▶ **What the exercise asks**
Reproduce every record below word for word and include no pictures.

"""

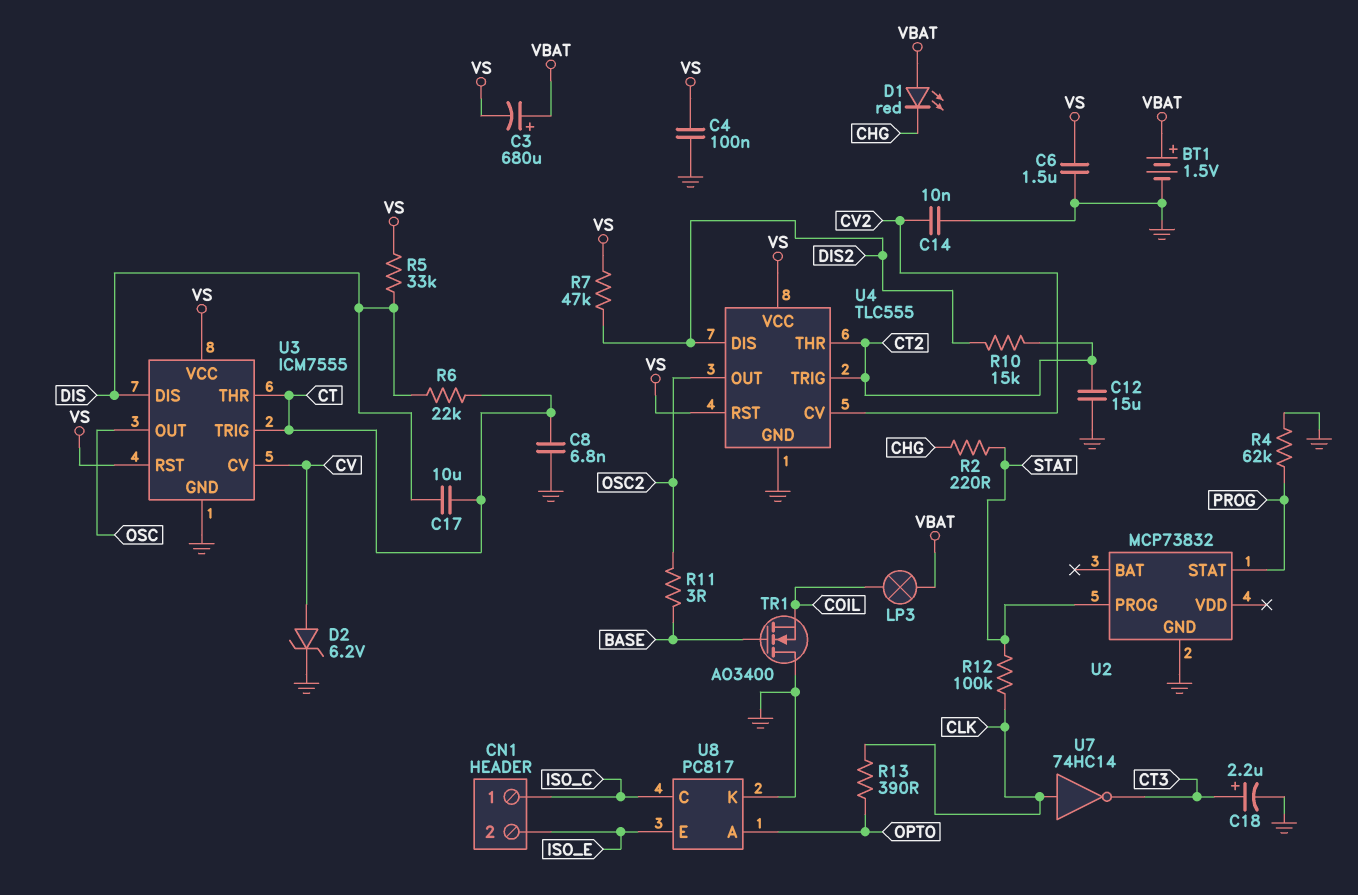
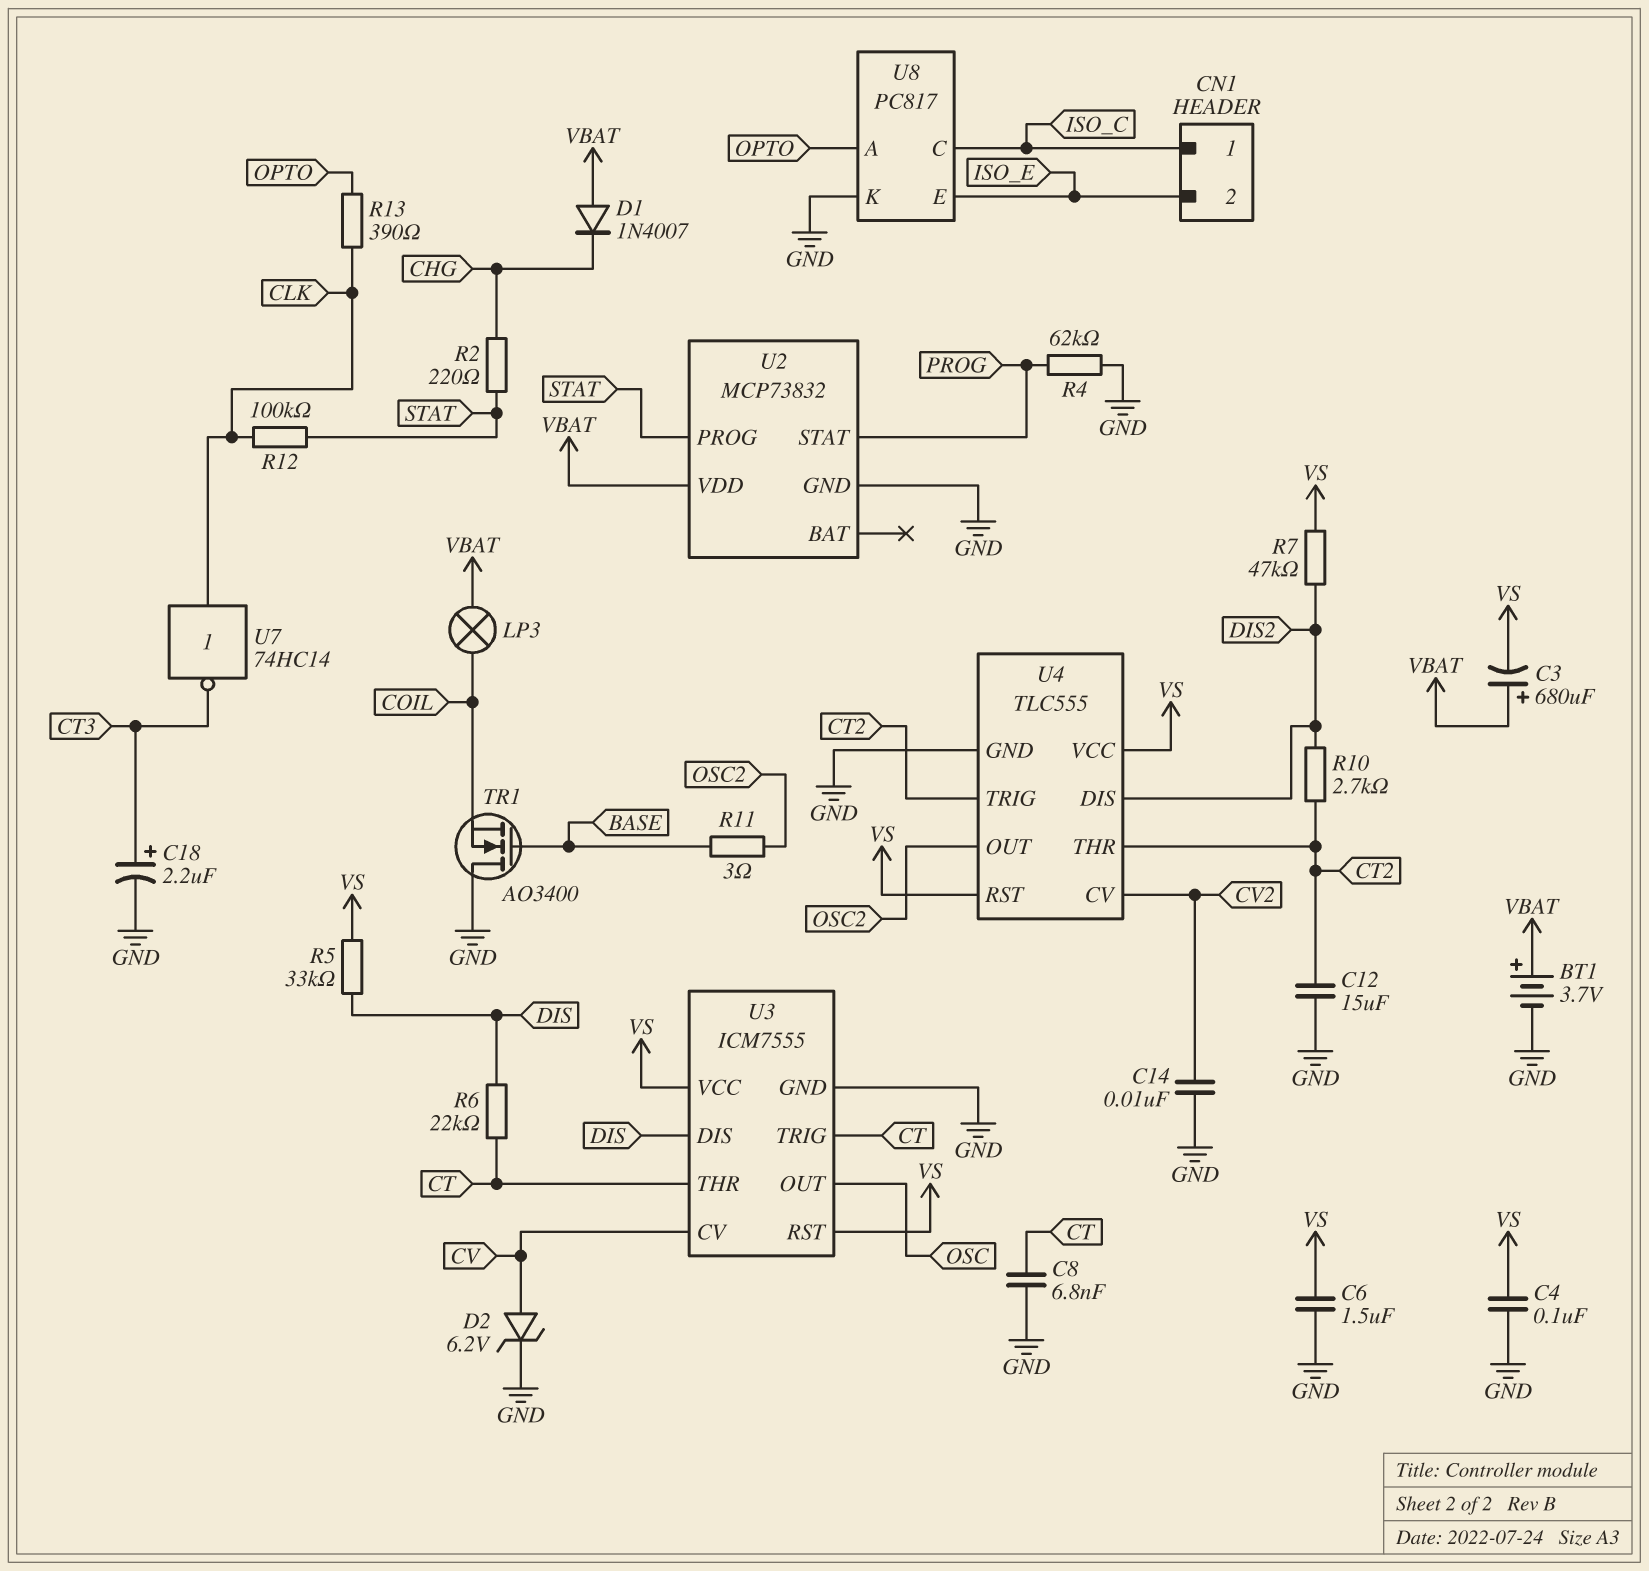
BT1: 1.5V (plus VBAT, minus GND) -> 3.7V (plus VBAT, minus GND)
C17: 10uF (CT, DIS) -> none
D1: LED red (A VBAT, K CHG) -> diode 1N4007 (A VBAT, K CHG)
R10: 15k (CT2, DIS2) -> 2.7k (CT2, DIS2)
U2 pin VDD: none -> VBAT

"""

▶ **Task response**
BT1: 1.5V (plus VBAT, minus GND) -> 3.7V (plus VBAT, minus GND)
C17: 10uF (CT, DIS) -> none
D1: LED red (A VBAT, K CHG) -> diode 1N4007 (A VBAT, K CHG)
R10: 15k (CT2, DIS2) -> 2.7k (CT2, DIS2)
U2 pin VDD: none -> VBAT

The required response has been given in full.